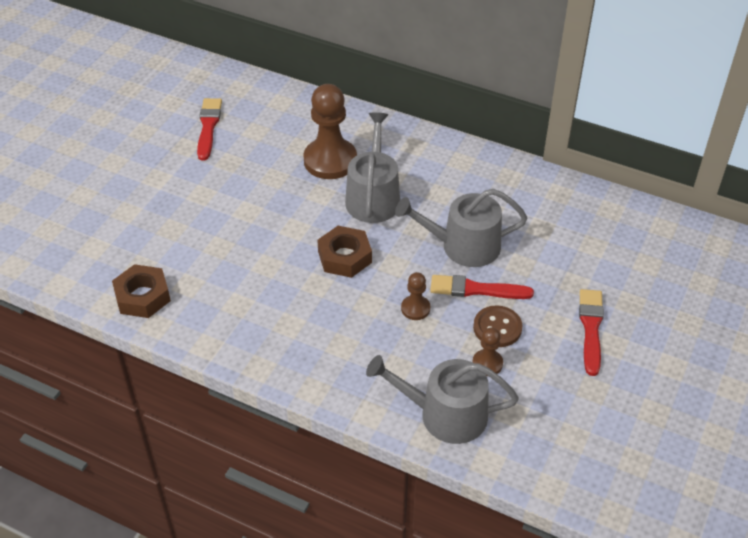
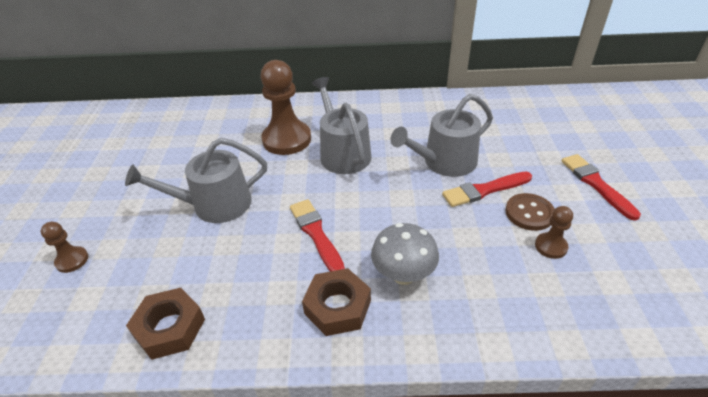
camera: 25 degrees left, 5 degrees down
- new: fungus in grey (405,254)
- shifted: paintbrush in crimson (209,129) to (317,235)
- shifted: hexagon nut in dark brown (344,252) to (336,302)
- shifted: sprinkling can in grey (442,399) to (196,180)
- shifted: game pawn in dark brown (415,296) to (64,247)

_Aim of the task:_ The whole listing is to be duplicated verbatim, apart from its images.

_Solution for this exercise:_
camera: 25 degrees left, 5 degrees down
- new: fungus in grey (405,254)
- shifted: paintbrush in crimson (209,129) to (317,235)
- shifted: hexagon nut in dark brown (344,252) to (336,302)
- shifted: sprinkling can in grey (442,399) to (196,180)
- shifted: game pawn in dark brown (415,296) to (64,247)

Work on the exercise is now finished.